**AIM**: Reproduce the lines below word for word, omitting the picture.

** Begin **

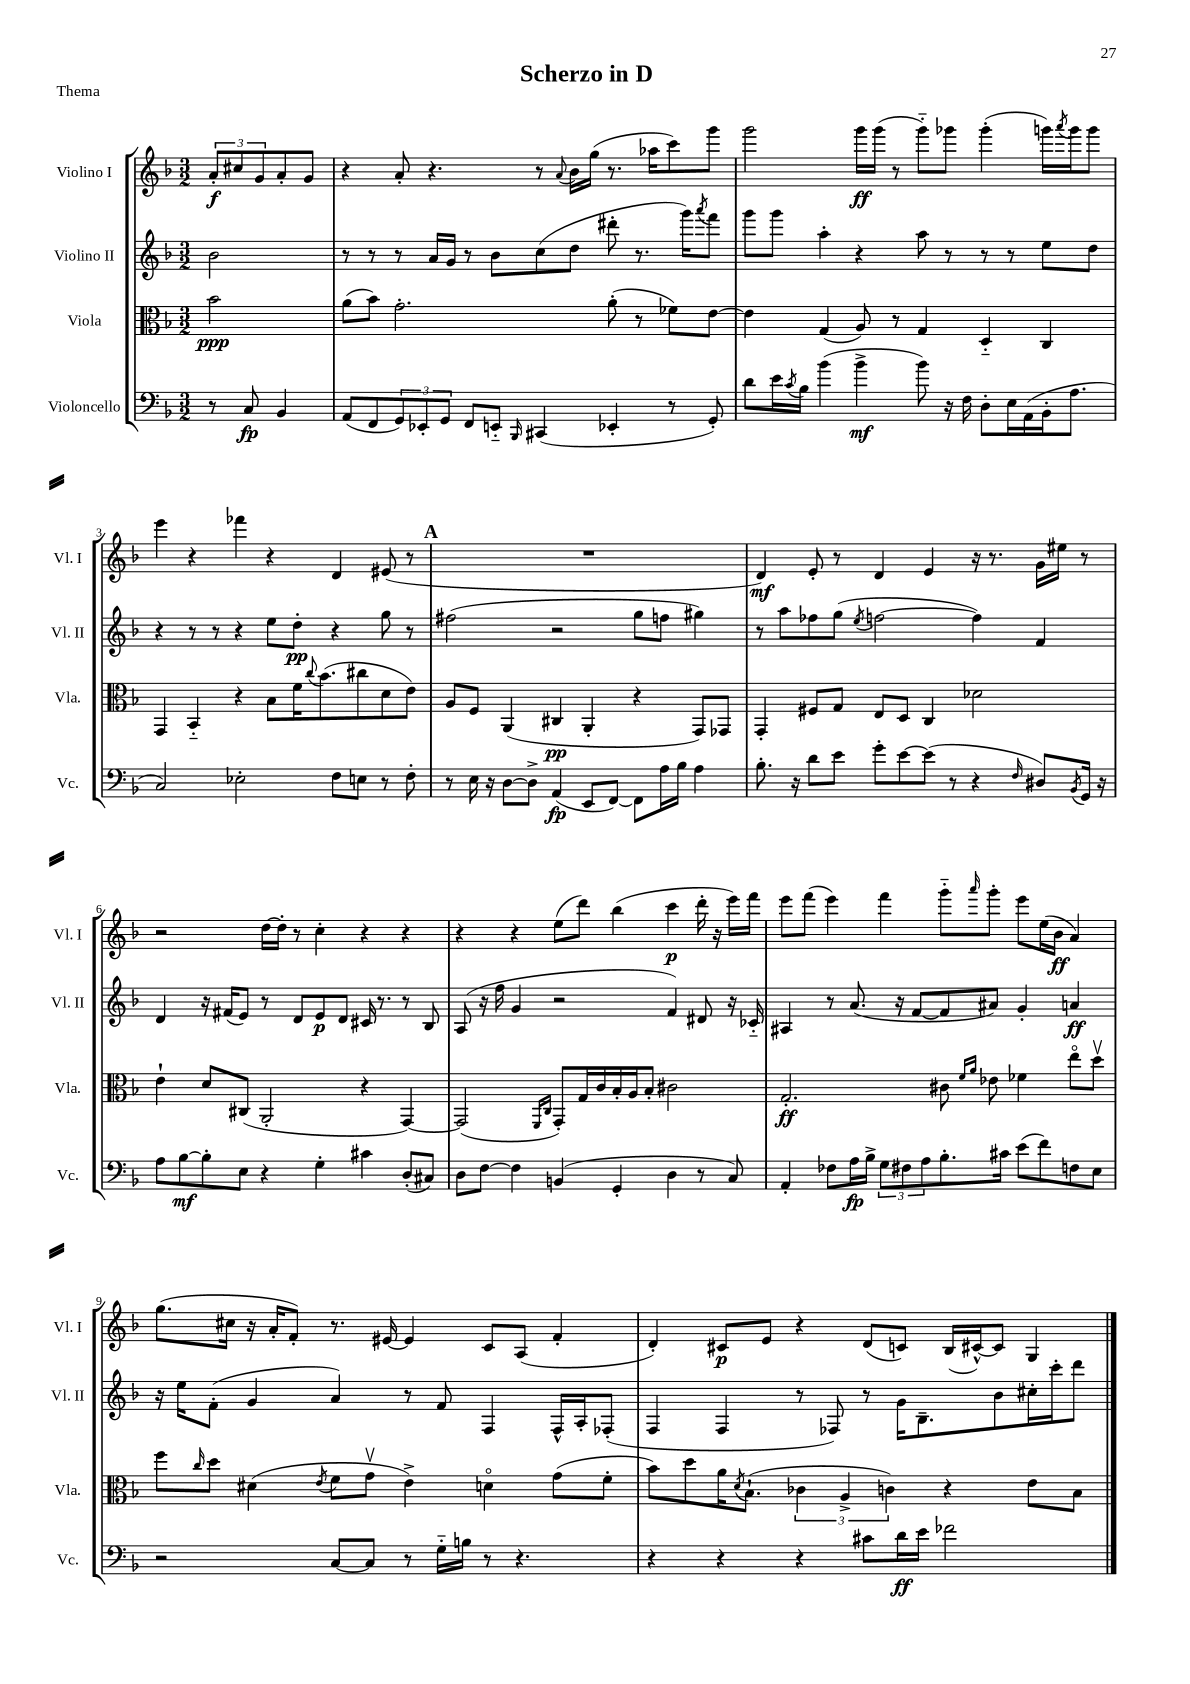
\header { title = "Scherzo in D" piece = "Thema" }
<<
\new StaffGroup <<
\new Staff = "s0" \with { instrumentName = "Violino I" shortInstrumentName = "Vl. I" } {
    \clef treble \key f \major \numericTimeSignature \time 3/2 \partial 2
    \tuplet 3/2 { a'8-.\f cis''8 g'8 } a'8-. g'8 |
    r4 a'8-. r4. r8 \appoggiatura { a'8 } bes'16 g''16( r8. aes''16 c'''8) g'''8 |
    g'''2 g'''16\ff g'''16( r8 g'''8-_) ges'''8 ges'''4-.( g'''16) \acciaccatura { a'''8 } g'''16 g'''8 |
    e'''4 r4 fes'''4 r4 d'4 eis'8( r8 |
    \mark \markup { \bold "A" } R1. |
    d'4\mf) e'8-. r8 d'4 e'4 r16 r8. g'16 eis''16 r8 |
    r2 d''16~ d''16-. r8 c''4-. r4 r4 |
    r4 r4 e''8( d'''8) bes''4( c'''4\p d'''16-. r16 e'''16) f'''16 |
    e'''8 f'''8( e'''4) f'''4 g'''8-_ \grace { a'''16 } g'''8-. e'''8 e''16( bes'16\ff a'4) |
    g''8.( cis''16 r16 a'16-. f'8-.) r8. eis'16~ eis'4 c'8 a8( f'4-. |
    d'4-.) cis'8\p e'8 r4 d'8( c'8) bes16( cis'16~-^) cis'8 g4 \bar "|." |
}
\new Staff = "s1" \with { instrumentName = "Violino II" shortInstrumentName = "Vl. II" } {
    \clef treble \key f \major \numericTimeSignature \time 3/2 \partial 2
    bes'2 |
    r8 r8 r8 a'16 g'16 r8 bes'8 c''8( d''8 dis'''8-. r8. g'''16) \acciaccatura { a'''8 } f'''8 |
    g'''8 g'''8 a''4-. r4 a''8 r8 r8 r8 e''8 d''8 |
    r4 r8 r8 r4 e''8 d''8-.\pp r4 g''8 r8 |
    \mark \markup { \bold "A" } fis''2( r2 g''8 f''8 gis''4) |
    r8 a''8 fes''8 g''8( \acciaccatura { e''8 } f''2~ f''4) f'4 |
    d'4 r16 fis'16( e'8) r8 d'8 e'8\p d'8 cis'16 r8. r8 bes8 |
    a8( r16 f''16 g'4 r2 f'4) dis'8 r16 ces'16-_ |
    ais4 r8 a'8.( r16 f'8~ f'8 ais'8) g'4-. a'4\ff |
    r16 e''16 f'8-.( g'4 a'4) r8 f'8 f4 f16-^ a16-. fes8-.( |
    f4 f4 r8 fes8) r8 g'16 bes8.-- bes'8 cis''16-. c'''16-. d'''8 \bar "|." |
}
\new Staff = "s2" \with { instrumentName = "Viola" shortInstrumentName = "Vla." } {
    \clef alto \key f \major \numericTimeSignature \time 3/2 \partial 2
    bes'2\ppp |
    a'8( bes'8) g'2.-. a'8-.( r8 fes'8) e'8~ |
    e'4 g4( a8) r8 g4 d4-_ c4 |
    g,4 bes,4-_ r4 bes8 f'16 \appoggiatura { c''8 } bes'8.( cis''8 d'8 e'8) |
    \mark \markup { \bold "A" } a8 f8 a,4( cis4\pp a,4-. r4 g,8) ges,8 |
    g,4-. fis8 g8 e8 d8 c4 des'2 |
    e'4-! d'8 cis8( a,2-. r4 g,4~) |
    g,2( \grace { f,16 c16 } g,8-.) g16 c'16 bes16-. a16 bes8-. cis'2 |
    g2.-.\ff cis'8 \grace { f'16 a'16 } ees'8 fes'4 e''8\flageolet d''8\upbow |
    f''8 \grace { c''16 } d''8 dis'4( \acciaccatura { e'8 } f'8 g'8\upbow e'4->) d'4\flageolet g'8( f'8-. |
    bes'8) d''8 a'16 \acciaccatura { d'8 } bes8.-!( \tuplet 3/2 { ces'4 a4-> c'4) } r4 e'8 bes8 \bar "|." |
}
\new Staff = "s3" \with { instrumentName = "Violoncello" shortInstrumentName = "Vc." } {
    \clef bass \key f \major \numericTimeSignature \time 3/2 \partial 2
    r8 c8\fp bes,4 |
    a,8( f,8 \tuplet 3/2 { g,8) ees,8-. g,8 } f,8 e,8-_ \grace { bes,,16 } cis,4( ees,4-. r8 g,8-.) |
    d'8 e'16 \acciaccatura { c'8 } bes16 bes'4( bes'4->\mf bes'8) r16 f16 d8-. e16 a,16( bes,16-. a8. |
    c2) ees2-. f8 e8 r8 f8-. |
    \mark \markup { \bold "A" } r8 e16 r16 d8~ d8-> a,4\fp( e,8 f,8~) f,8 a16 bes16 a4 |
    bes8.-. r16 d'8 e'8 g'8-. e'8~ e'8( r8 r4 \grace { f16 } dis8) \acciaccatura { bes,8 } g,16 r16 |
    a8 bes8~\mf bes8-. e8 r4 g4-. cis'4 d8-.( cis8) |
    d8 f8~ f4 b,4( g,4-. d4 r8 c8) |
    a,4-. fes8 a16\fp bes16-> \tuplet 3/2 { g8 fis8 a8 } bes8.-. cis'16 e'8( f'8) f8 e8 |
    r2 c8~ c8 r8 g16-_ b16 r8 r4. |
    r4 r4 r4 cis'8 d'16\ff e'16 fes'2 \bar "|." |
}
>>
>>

** End **

**WORKED SOLUTION**:
\header { title = "Scherzo in D" piece = "Thema" }
<<
\new StaffGroup <<
\new Staff = "s0" \with { instrumentName = "Violino I" shortInstrumentName = "Vl. I" } {
    \clef treble \key f \major \numericTimeSignature \time 3/2 \partial 2
    \tuplet 3/2 { a'8-.\f cis''8 g'8 } a'8-. g'8 |
    r4 a'8-. r4. r8 \appoggiatura { a'8 } bes'16 g''16( r8. aes''16 c'''8) g'''8 |
    g'''2 g'''16\ff g'''16( r8 g'''8-_) ges'''8 ges'''4-.( g'''16) \acciaccatura { a'''8 } g'''16 g'''8 |
    e'''4 r4 fes'''4 r4 d'4 eis'8( r8 |
    \mark \markup { \bold "A" } R1. |
    d'4\mf) e'8-. r8 d'4 e'4 r16 r8. g'16 eis''16 r8 |
    r2 d''16~ d''16-. r8 c''4-. r4 r4 |
    r4 r4 e''8( d'''8) bes''4( c'''4\p d'''16-. r16 e'''16) f'''16 |
    e'''8 f'''8( e'''4) f'''4 g'''8-_ \grace { a'''16 } g'''8-. e'''8 e''16( bes'16\ff a'4) |
    g''8.( cis''16 r16 a'16-. f'8-.) r8. eis'16~ eis'4 c'8 a8( f'4-. |
    d'4-.) cis'8\p e'8 r4 d'8( c'8) bes16( cis'16~-^) cis'8 g4 \bar "|." |
}
\new Staff = "s1" \with { instrumentName = "Violino II" shortInstrumentName = "Vl. II" } {
    \clef treble \key f \major \numericTimeSignature \time 3/2 \partial 2
    bes'2 |
    r8 r8 r8 a'16 g'16 r8 bes'8 c''8( d''8 dis'''8-. r8. g'''16) \acciaccatura { a'''8 } f'''8 |
    g'''8 g'''8 a''4-. r4 a''8 r8 r8 r8 e''8 d''8 |
    r4 r8 r8 r4 e''8 d''8-.\pp r4 g''8 r8 |
    \mark \markup { \bold "A" } fis''2( r2 g''8 f''8 gis''4) |
    r8 a''8 fes''8 g''8( \acciaccatura { e''8 } f''2~ f''4) f'4 |
    d'4 r16 fis'16( e'8) r8 d'8 e'8\p d'8 cis'16 r8. r8 bes8 |
    a8( r16 f''16 g'4 r2 f'4) dis'8 r16 ces'16-_ |
    ais4 r8 a'8.( r16 f'8~ f'8 ais'8) g'4-. a'4\ff |
    r16 e''16 f'8-.( g'4 a'4) r8 f'8 f4 f16-^ a16-. fes8-.( |
    f4 f4 r8 fes8) r8 g'16 bes8.-- bes'8 cis''16-. c'''16-. d'''8 \bar "|." |
}
\new Staff = "s2" \with { instrumentName = "Viola" shortInstrumentName = "Vla." } {
    \clef alto \key f \major \numericTimeSignature \time 3/2 \partial 2
    bes'2\ppp |
    a'8( bes'8) g'2.-. a'8-.( r8 fes'8) e'8~ |
    e'4 g4( a8) r8 g4 d4-_ c4 |
    g,4 bes,4-_ r4 bes8 f'16 \appoggiatura { c''8 } bes'8.( cis''8 d'8 e'8) |
    \mark \markup { \bold "A" } a8 f8 a,4( cis4\pp a,4-. r4 g,8) ges,8 |
    g,4-. fis8 g8 e8 d8 c4 des'2 |
    e'4-! d'8 cis8( a,2-. r4 g,4~) |
    g,2( \grace { f,16 c16 } g,8-.) g16 c'16 bes16-. a16 bes8-. cis'2 |
    g2.-.\ff cis'8 \grace { f'16 a'16 } ees'8 fes'4 e''8\flageolet d''8\upbow |
    f''8 \grace { c''16 } d''8 dis'4( \acciaccatura { e'8 } f'8 g'8\upbow e'4->) d'4\flageolet g'8( f'8-. |
    bes'8) d''8 a'16 \acciaccatura { d'8 } bes8.-!( \tuplet 3/2 { ces'4 a4-> c'4) } r4 e'8 bes8 \bar "|." |
}
\new Staff = "s3" \with { instrumentName = "Violoncello" shortInstrumentName = "Vc." } {
    \clef bass \key f \major \numericTimeSignature \time 3/2 \partial 2
    r8 c8\fp bes,4 |
    a,8( f,8 \tuplet 3/2 { g,8) ees,8-. g,8 } f,8 e,8-_ \grace { bes,,16 } cis,4( ees,4-. r8 g,8-.) |
    d'8 e'16 \acciaccatura { c'8 } bes16 bes'4( bes'4->\mf bes'8) r16 f16 d8-. e16 a,16( bes,16-. a8. |
    c2) ees2-. f8 e8 r8 f8-. |
    \mark \markup { \bold "A" } r8 e16 r16 d8~ d8-> a,4\fp( e,8 f,8~) f,8 a16 bes16 a4 |
    bes8.-. r16 d'8 e'8 g'8-. e'8~ e'8( r8 r4 \grace { f16 } dis8) \acciaccatura { bes,8 } g,16 r16 |
    a8 bes8~\mf bes8-. e8 r4 g4-. cis'4 d8-.( cis8) |
    d8 f8~ f4 b,4( g,4-. d4 r8 c8) |
    a,4-. fes8 a16\fp bes16-> \tuplet 3/2 { g8 fis8 a8 } bes8.-. cis'16 e'8( f'8) f8 e8 |
    r2 c8~ c8 r8 g16-_ b16 r8 r4. |
    r4 r4 r4 cis'8 d'16\ff e'16 fes'2 \bar "|." |
}
>>
>>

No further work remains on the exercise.